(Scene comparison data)
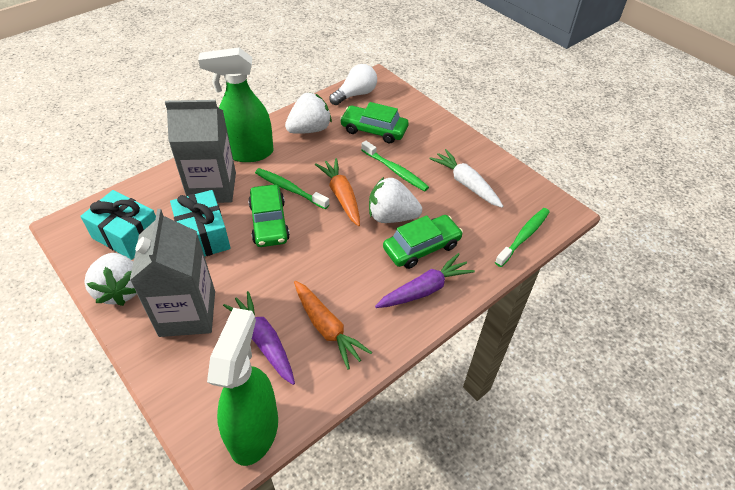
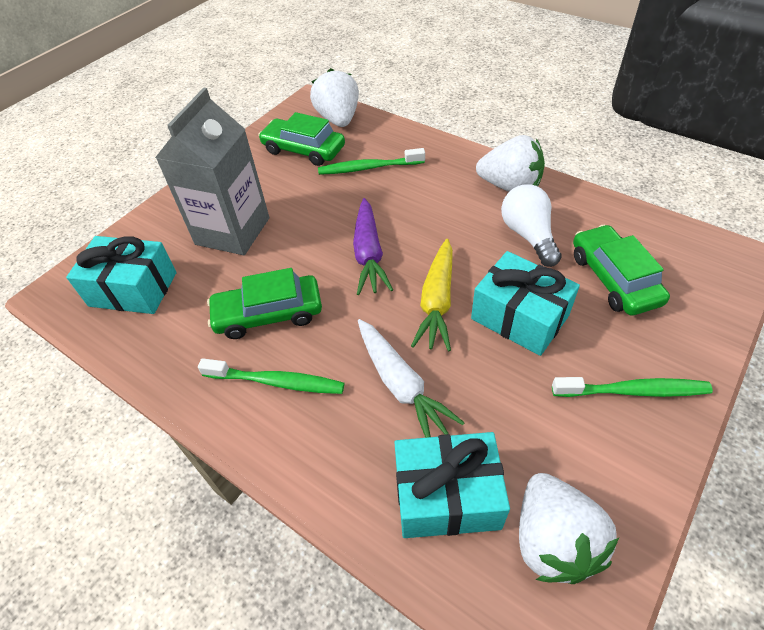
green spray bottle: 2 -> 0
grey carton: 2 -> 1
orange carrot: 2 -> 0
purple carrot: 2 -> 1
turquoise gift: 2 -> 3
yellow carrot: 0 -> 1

What needs to be done
Return all the entries word for word, but omit any pictures they contain.

Response to the exercise
green spray bottle: 2 -> 0
grey carton: 2 -> 1
orange carrot: 2 -> 0
purple carrot: 2 -> 1
turquoise gift: 2 -> 3
yellow carrot: 0 -> 1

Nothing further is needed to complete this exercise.